__EXERCISE GOAL__
Apart from the pictures, the listing is to be returned exactly.

__EXERCISE DATA__
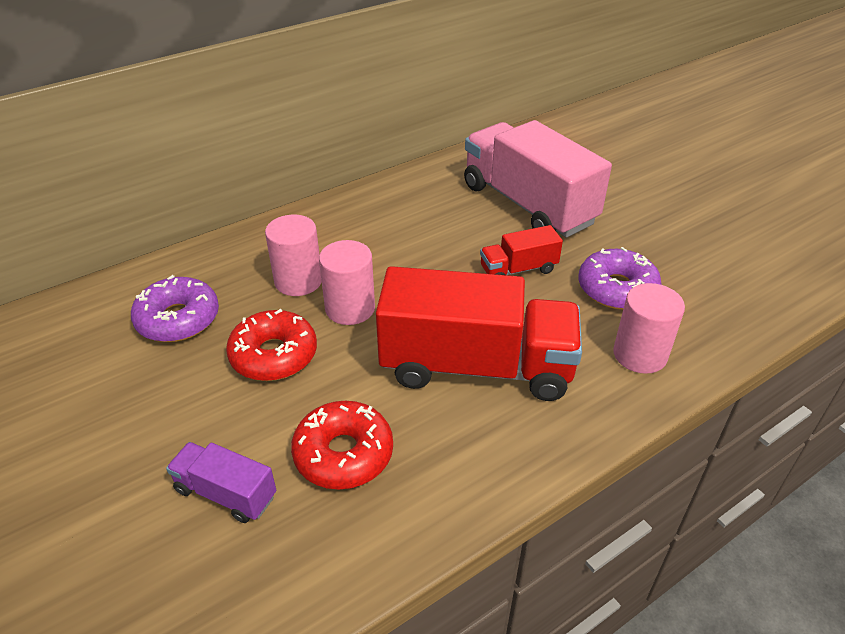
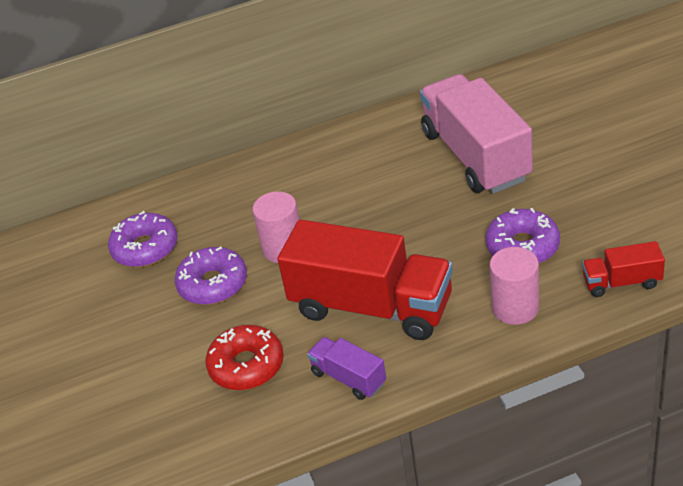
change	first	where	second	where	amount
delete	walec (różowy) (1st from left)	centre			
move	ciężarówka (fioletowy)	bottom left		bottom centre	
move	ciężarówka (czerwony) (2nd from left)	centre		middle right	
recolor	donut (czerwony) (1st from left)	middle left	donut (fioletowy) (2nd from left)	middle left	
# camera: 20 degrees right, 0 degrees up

__OUTPUT OF THE EXERCISE__
change	first	where	second	where	amount
delete	walec (różowy) (1st from left)	centre			
move	ciężarówka (fioletowy)	bottom left		bottom centre	
move	ciężarówka (czerwony) (2nd from left)	centre		middle right	
recolor	donut (czerwony) (1st from left)	middle left	donut (fioletowy) (2nd from left)	middle left	
# camera: 20 degrees right, 0 degrees up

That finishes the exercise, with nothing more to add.